▶ [Written task]:
Reproduce exactly the lines below, starting with the line that contains "Mask each instance" and ending with the last line of the records, both included, and nothing else.

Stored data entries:
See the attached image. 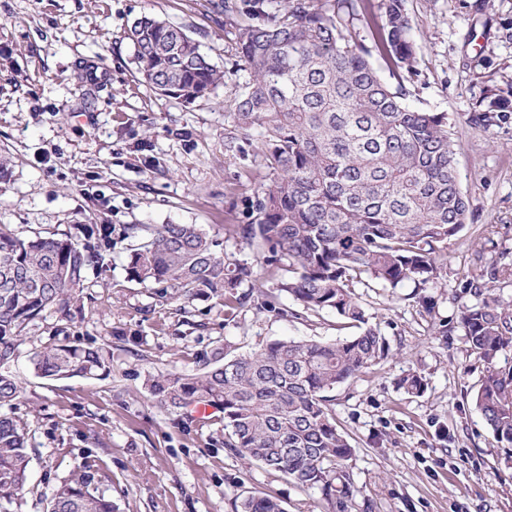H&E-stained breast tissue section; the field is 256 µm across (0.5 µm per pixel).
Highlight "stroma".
I'll return each instance as SVG.
<instances>
[{
	"label": "stroma",
	"mask_w": 512,
	"mask_h": 512,
	"mask_svg": "<svg viewBox=\"0 0 512 512\" xmlns=\"http://www.w3.org/2000/svg\"><path fill=\"white\" fill-rule=\"evenodd\" d=\"M404 6L417 45L404 80L409 102L455 123L469 214L439 279L360 288L368 324L391 354L336 387L328 407L353 448L352 512H512V446L475 406L486 365L456 327L477 302L465 281L512 268V0ZM144 14L200 42L223 84L187 103L142 83L126 33ZM231 38L211 0H0V153L9 158L0 225L26 235L112 230L102 267L68 316L35 321L19 347L23 391L11 412L36 450L24 512H44L45 495L86 464L116 512H236L260 493L285 512H326L319 491L226 448L220 417L203 424L167 412L146 387L161 373L199 372L218 346L247 355L273 340L358 332L335 312L282 297L273 275L261 289L241 286L247 299L228 319L221 298L162 301L130 274L131 224H196L230 258L260 265L256 249L227 231L249 222V201L271 176L260 152L224 149L243 81ZM494 98L507 101L505 118L487 131L471 127V113ZM89 339L107 374L53 380L30 370L31 350ZM413 372L423 393L399 386Z\"/></svg>",
	"instance_id": "stroma-1"
}]
</instances>
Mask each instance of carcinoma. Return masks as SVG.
Returning a JSON list of instances; mask_svg holds the SVG:
<instances>
[{
	"label": "carcinoma",
	"instance_id": "cac0c4a2",
	"mask_svg": "<svg viewBox=\"0 0 512 512\" xmlns=\"http://www.w3.org/2000/svg\"><path fill=\"white\" fill-rule=\"evenodd\" d=\"M235 20L234 49L245 72L225 150L254 145L272 178L260 184L249 224L232 232L262 251L269 271H284L282 291L304 310H331L362 331L334 342L273 340L249 355L212 350L202 371L147 380L153 402L171 413L209 404L224 419V446L297 485L317 489L329 512H351L358 490L327 393L388 357L384 336L367 326L355 288L374 281L397 287L436 278L448 239L465 226L469 202L458 181L455 124L446 112L410 106L401 82L416 60L404 0H218ZM368 31L369 43L356 41ZM132 41L145 83L186 102L208 96L224 78L182 28L152 15L133 23ZM384 60L385 78L371 58ZM474 112L489 130L503 114ZM111 230L83 224L73 234L27 237L0 226V406L22 392L12 366L30 325L65 314L103 261ZM132 275L165 300L224 298L234 314L253 271L224 253L196 224H134ZM484 275L466 281L482 303L461 312L470 350L487 364L475 404L500 443L512 445V303L491 293ZM44 378H93L107 371L102 349L52 344L29 358ZM400 387L424 391L409 373ZM26 423L0 413V512H22L31 462ZM241 512H284L269 495H251ZM46 512H116L85 466L52 490Z\"/></svg>",
	"mask_w": 512,
	"mask_h": 512
}]
</instances>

▶ [Exercise solution]:
Mask each instance of carcinoma. Return masks as SVG.
Returning a JSON list of instances; mask_svg holds the SVG:
<instances>
[{
	"label": "carcinoma",
	"instance_id": "cac0c4a2",
	"mask_svg": "<svg viewBox=\"0 0 512 512\" xmlns=\"http://www.w3.org/2000/svg\"><path fill=\"white\" fill-rule=\"evenodd\" d=\"M235 20L234 49L245 72L225 150L254 145L272 178L260 184L249 224L232 232L262 251L269 271H284L282 291L304 310H331L362 331L334 342L273 340L249 355L212 350L202 371L147 380L153 402L171 413L209 404L224 419V446L297 485L317 489L329 512H351L358 490L327 393L388 357L384 336L367 326L355 288L374 281L397 287L436 278L448 239L465 226L469 202L458 181L455 124L446 112L410 106L401 82L416 60L404 0H218ZM368 31L369 43L356 41ZM132 41L145 83L186 102L208 96L224 78L182 28L152 15L133 23ZM384 60L385 78L371 58ZM474 112L489 130L503 114ZM111 230L83 224L73 234L27 237L0 226V406L22 392L12 366L30 325L65 314L103 261ZM132 275L165 300L224 298L234 314L253 271L224 253L196 224H134ZM484 275L466 281L482 303L461 312L470 350L487 364L475 404L500 443L512 445V303L491 293ZM44 378H93L107 371L102 349L52 344L29 358ZM400 387L424 391L409 373ZM26 423L0 413V512H22L31 462ZM241 512H284L269 495H251ZM46 512H116L85 466L52 490Z\"/></svg>",
	"mask_w": 512,
	"mask_h": 512
}]
</instances>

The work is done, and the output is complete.